**YOUR INSTRUCTIONS:**
Which lines below contain "cylinder"? Pull them out.

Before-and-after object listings
[Start of Attachment]
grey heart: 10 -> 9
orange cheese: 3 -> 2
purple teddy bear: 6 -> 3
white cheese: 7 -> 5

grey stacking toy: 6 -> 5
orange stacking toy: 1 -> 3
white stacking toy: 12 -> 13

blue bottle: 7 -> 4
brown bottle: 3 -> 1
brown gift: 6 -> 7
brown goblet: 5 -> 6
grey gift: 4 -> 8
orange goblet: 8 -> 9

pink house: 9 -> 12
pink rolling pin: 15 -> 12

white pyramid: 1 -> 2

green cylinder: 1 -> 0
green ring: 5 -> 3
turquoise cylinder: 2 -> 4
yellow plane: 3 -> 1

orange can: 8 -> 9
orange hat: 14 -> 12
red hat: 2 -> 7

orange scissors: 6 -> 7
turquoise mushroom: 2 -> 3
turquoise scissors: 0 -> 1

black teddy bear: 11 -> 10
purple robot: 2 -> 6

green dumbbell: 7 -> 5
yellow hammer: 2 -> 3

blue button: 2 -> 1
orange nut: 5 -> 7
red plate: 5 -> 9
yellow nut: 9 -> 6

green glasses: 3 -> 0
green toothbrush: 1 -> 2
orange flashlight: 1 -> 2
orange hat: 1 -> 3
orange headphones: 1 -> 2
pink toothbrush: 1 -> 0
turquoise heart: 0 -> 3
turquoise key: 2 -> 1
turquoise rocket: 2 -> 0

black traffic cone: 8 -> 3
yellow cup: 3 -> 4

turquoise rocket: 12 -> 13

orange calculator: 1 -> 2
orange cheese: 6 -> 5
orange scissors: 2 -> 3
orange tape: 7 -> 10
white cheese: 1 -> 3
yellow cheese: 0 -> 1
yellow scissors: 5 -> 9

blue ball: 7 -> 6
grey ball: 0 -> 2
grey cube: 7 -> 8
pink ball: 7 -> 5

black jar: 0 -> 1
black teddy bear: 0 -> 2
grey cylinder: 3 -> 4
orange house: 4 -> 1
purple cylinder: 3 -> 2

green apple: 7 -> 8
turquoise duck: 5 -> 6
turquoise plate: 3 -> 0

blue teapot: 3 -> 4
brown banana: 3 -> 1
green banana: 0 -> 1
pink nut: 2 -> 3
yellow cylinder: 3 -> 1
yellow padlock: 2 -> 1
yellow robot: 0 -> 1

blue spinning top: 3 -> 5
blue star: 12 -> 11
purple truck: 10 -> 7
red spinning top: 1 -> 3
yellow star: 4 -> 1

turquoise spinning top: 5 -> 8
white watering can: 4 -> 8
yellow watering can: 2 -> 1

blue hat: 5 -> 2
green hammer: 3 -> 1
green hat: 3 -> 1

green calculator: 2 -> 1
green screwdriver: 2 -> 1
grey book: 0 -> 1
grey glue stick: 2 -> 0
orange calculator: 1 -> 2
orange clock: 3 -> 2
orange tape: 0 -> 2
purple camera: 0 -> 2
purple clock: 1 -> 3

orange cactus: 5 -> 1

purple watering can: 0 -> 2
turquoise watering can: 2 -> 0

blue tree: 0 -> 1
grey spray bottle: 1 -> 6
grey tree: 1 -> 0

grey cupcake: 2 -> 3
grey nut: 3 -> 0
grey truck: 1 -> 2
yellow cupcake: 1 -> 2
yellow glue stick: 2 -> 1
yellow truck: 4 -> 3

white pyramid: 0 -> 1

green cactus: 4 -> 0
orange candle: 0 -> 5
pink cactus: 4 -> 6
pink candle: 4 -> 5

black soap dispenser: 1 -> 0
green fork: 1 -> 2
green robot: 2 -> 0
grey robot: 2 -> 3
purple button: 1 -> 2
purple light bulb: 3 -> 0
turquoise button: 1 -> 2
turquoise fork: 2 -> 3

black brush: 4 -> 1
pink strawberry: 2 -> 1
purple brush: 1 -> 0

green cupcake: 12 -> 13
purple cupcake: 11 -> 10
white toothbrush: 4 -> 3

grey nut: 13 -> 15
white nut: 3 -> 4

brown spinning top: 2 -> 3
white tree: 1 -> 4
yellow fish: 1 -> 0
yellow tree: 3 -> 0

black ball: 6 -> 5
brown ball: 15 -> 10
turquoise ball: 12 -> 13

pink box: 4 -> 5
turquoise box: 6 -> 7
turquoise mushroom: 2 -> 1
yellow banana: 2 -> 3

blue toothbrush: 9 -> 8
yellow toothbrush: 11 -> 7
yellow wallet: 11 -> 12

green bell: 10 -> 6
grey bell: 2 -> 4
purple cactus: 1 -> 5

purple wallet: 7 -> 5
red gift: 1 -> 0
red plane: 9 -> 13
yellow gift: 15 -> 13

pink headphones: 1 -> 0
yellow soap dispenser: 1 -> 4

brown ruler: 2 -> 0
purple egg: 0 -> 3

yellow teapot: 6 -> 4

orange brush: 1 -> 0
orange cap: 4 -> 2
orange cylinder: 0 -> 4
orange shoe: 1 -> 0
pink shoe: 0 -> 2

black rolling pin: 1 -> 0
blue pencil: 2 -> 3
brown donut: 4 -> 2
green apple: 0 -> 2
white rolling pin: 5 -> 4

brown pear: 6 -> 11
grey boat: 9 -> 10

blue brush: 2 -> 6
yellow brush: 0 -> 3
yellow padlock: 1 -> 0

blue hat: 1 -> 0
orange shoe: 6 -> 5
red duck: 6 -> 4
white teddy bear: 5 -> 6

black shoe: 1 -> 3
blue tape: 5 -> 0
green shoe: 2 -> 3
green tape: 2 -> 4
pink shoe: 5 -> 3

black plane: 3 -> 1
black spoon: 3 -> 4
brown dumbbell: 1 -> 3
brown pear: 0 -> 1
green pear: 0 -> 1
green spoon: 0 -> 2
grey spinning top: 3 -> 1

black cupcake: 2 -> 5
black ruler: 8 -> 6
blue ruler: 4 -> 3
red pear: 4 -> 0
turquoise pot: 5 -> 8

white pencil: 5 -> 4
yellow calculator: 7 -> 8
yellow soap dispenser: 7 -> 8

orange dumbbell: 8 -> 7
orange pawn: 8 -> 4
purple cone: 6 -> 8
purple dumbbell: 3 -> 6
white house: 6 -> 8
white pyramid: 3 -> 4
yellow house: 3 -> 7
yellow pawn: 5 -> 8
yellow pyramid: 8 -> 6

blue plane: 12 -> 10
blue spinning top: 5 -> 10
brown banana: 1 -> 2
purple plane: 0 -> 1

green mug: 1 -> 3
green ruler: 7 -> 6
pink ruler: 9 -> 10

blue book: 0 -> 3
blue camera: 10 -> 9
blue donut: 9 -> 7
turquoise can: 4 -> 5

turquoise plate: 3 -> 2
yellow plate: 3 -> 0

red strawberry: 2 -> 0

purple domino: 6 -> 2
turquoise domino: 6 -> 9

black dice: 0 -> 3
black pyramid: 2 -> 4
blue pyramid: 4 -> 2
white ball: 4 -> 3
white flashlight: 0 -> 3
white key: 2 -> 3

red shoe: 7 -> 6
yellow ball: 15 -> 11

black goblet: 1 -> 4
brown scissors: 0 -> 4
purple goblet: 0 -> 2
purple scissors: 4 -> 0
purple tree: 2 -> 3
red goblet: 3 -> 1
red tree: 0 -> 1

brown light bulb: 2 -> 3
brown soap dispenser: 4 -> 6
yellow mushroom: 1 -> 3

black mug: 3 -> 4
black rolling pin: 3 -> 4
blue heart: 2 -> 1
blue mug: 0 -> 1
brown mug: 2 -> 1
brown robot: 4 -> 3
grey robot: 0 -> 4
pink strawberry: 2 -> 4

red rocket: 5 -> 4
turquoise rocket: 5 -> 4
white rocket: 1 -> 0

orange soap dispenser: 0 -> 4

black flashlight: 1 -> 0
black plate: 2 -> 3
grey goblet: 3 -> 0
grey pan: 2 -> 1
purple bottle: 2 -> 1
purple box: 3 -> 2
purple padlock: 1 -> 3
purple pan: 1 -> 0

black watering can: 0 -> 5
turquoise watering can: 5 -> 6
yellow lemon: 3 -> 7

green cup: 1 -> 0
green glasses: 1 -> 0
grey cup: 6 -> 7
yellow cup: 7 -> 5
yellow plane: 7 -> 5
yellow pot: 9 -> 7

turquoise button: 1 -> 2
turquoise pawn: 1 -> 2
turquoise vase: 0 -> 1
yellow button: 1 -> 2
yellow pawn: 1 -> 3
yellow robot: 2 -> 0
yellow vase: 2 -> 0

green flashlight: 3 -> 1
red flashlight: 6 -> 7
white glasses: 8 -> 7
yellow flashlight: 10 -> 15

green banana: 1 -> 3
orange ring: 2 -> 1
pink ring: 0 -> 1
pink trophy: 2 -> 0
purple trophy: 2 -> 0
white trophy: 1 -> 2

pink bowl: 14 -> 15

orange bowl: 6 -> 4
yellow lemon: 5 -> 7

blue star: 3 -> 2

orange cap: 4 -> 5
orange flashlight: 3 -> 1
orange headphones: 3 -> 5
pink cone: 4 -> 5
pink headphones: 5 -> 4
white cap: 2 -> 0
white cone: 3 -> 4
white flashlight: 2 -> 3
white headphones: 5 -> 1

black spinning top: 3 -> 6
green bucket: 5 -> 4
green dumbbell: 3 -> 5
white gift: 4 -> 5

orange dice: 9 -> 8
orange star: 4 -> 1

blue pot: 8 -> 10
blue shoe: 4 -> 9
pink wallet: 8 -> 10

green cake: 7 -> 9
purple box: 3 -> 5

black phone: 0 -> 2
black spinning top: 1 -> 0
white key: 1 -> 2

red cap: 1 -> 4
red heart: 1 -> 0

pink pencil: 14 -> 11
[End of Attachment]
**OUTPUT BELOW:**
green cylinder: 1 -> 0
turquoise cylinder: 2 -> 4
grey cylinder: 3 -> 4
purple cylinder: 3 -> 2
yellow cylinder: 3 -> 1
orange cylinder: 0 -> 4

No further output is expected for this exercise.